▶ **Provided entries**

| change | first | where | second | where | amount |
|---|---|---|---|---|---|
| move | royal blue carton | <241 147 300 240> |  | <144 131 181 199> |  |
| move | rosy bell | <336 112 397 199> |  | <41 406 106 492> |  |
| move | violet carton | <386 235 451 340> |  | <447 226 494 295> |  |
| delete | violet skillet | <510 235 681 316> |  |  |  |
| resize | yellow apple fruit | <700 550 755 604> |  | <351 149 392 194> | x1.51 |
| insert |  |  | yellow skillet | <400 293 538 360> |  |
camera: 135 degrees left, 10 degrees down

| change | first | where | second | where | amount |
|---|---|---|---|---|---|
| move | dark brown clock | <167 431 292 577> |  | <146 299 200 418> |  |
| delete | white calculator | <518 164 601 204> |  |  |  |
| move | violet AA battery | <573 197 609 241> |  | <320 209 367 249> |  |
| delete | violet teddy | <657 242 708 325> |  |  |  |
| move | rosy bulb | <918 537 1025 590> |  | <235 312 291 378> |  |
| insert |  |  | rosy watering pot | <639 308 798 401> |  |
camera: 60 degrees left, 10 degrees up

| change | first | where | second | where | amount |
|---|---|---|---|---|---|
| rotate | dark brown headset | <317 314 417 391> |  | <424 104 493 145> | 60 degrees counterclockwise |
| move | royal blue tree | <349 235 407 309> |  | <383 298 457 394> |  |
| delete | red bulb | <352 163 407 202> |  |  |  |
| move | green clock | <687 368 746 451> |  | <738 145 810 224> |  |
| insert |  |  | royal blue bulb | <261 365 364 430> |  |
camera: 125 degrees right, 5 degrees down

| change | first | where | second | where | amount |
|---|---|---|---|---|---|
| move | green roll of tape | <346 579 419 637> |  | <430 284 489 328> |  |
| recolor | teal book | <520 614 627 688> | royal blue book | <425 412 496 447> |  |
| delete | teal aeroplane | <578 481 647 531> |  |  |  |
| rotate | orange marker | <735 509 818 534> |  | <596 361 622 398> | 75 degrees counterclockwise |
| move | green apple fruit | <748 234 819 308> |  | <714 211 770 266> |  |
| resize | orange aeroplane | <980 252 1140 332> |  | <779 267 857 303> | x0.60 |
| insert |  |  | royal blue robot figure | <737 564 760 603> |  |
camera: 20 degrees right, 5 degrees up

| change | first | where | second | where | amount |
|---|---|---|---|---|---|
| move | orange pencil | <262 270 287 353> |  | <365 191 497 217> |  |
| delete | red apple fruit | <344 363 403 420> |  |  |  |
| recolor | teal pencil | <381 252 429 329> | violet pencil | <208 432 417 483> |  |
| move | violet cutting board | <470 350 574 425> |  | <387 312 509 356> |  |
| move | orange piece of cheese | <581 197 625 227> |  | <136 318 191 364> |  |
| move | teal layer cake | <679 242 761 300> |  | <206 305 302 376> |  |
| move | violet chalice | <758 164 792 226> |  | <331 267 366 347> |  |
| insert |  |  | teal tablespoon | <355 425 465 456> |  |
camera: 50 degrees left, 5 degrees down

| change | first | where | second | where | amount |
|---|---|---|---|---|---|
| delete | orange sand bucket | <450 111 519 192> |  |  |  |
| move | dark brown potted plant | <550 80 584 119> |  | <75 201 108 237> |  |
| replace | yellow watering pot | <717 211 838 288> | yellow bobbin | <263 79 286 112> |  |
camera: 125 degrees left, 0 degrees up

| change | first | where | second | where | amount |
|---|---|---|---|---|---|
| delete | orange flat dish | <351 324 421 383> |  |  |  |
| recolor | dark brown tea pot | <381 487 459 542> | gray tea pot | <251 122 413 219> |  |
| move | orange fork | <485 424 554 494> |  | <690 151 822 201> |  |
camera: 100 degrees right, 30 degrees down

▶ **Problem description**
Report, with a number and no other words, how many lines of the listing contain "carton".

▶ **Result for this task**
2